Extracted data entries:
§
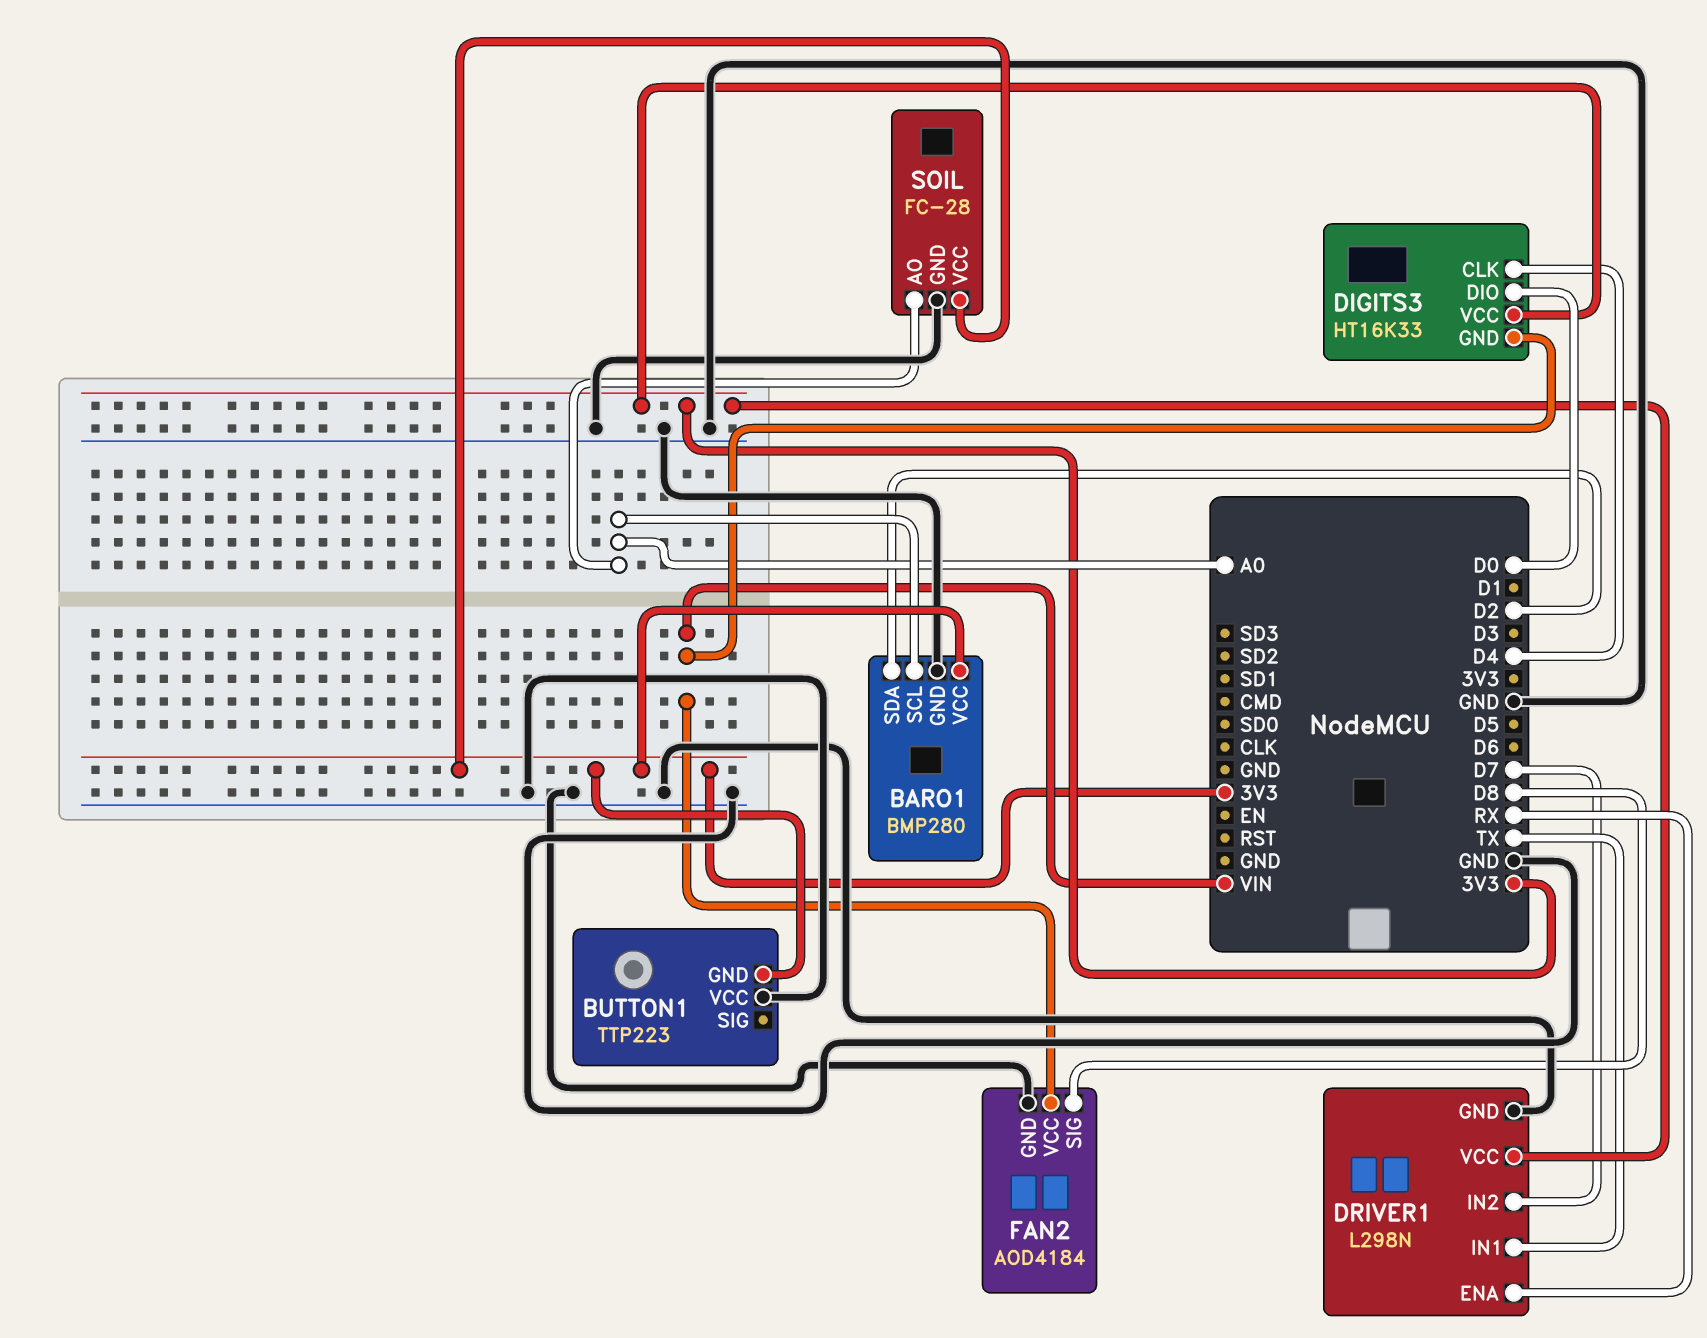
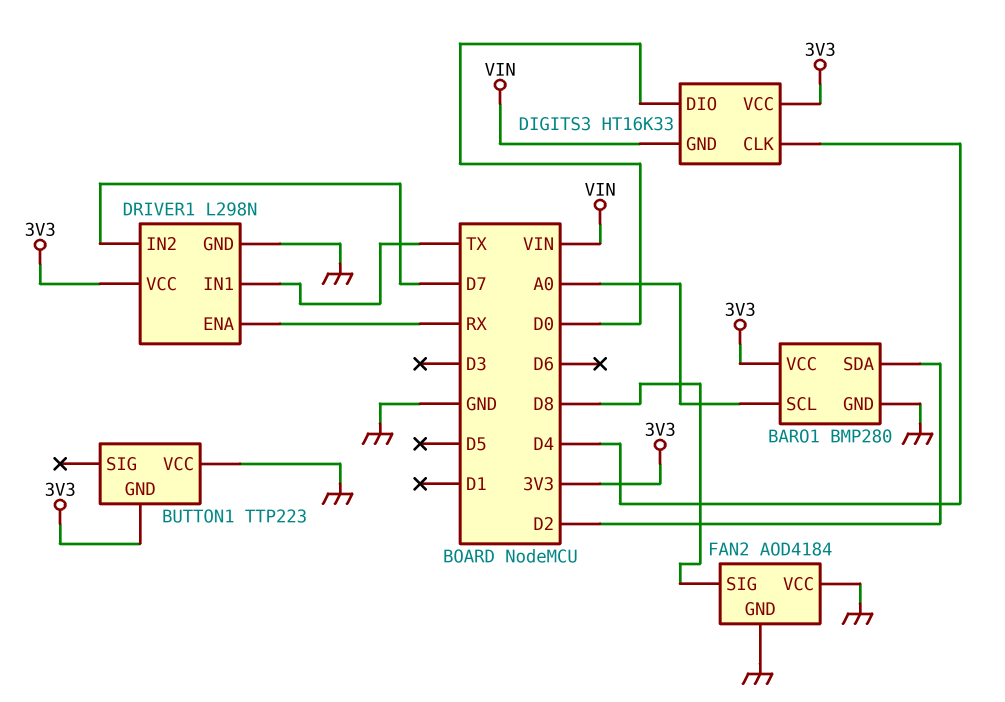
FAN2 pin VCC: VIN -> GND
SOIL: FC-28 -> none
SOIL pin AO: A0 -> none
SOIL pin GND: GND -> none
SOIL pin VCC: 3V3 -> none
§
Every record above should be set down exactly, with the pictures left out.

FAN2 pin VCC: VIN -> GND
SOIL: FC-28 -> none
SOIL pin AO: A0 -> none
SOIL pin GND: GND -> none
SOIL pin VCC: 3V3 -> none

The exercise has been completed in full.